== Aim of the task ==
Each line of the records that holds "down" should be shown in full.

Given information section start

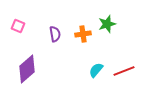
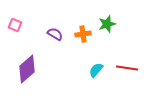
pink square: moved 3 px left, 1 px up
purple semicircle: rotated 49 degrees counterclockwise
red line: moved 3 px right, 3 px up; rotated 30 degrees clockwise
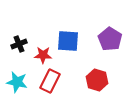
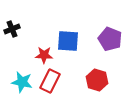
purple pentagon: rotated 10 degrees counterclockwise
black cross: moved 7 px left, 15 px up
red star: moved 1 px right
cyan star: moved 5 px right
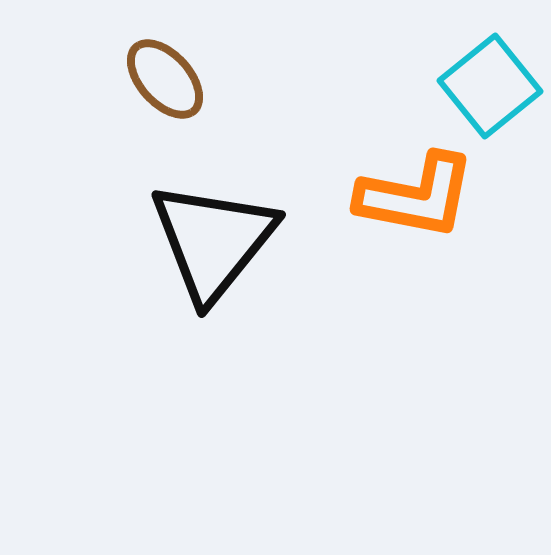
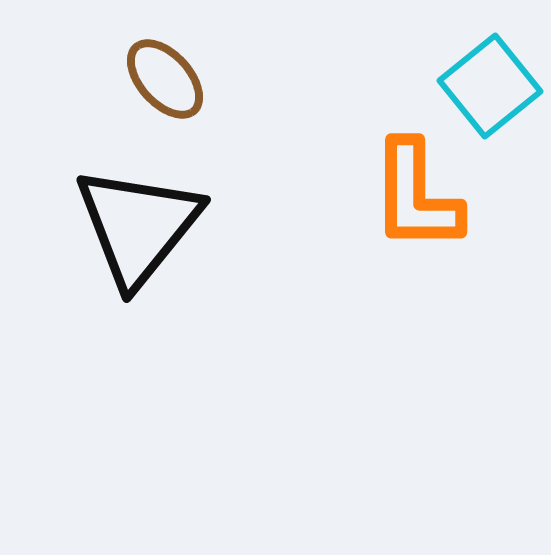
orange L-shape: rotated 79 degrees clockwise
black triangle: moved 75 px left, 15 px up
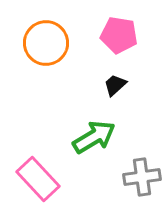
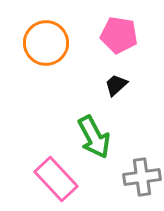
black trapezoid: moved 1 px right
green arrow: rotated 93 degrees clockwise
pink rectangle: moved 18 px right
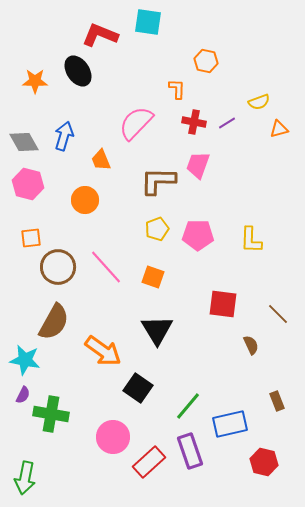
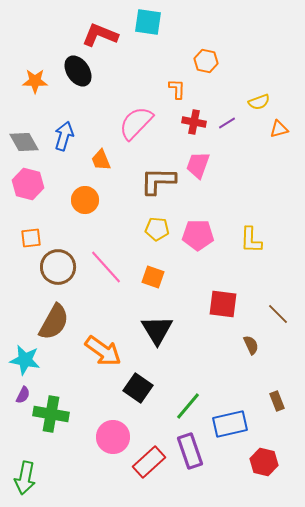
yellow pentagon at (157, 229): rotated 25 degrees clockwise
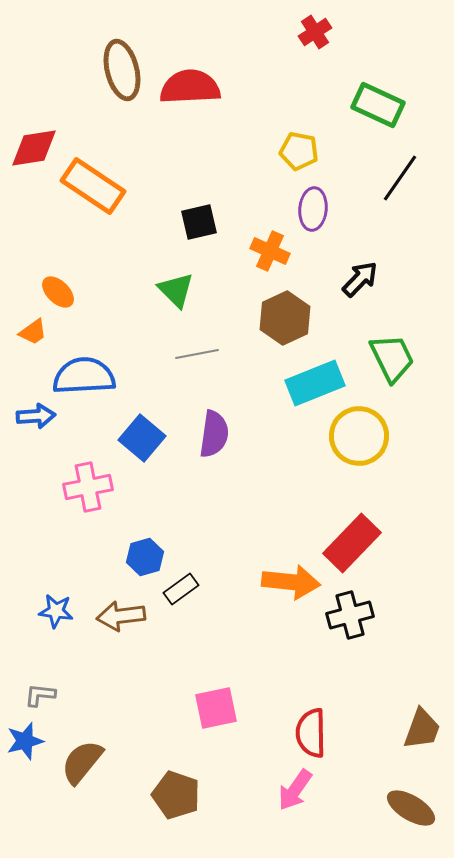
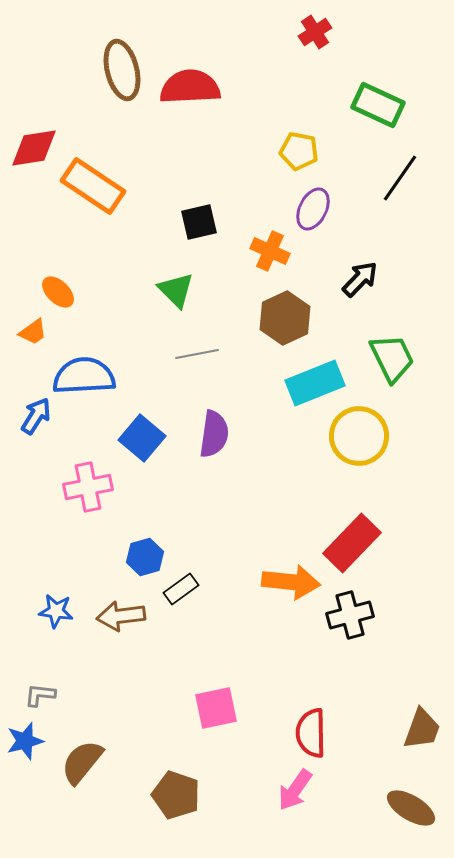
purple ellipse at (313, 209): rotated 21 degrees clockwise
blue arrow at (36, 416): rotated 54 degrees counterclockwise
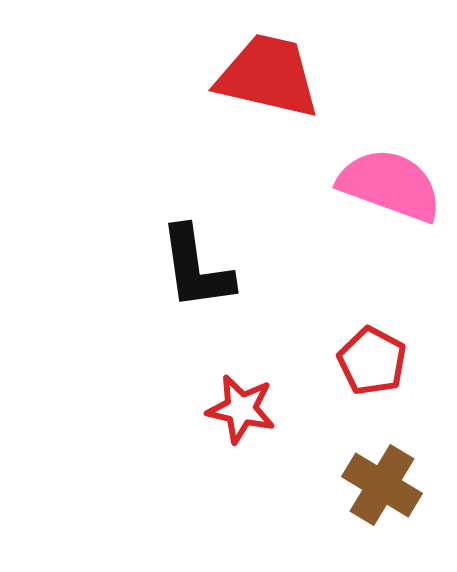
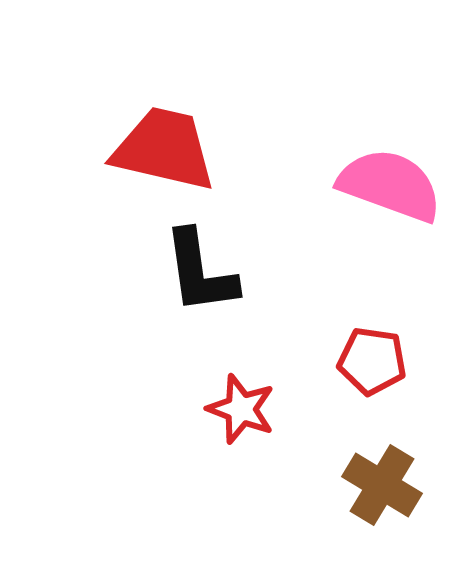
red trapezoid: moved 104 px left, 73 px down
black L-shape: moved 4 px right, 4 px down
red pentagon: rotated 20 degrees counterclockwise
red star: rotated 8 degrees clockwise
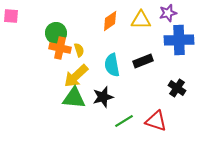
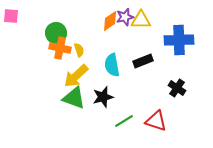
purple star: moved 43 px left, 4 px down
green triangle: rotated 15 degrees clockwise
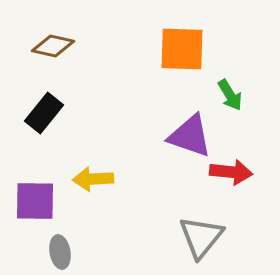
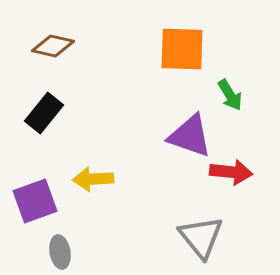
purple square: rotated 21 degrees counterclockwise
gray triangle: rotated 18 degrees counterclockwise
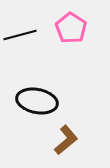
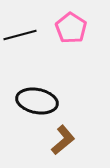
brown L-shape: moved 3 px left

Given information section end

== Worked solution ==
red trapezoid: moved 104 px left, 73 px down
black L-shape: moved 4 px right, 4 px down
purple star: moved 43 px left, 4 px down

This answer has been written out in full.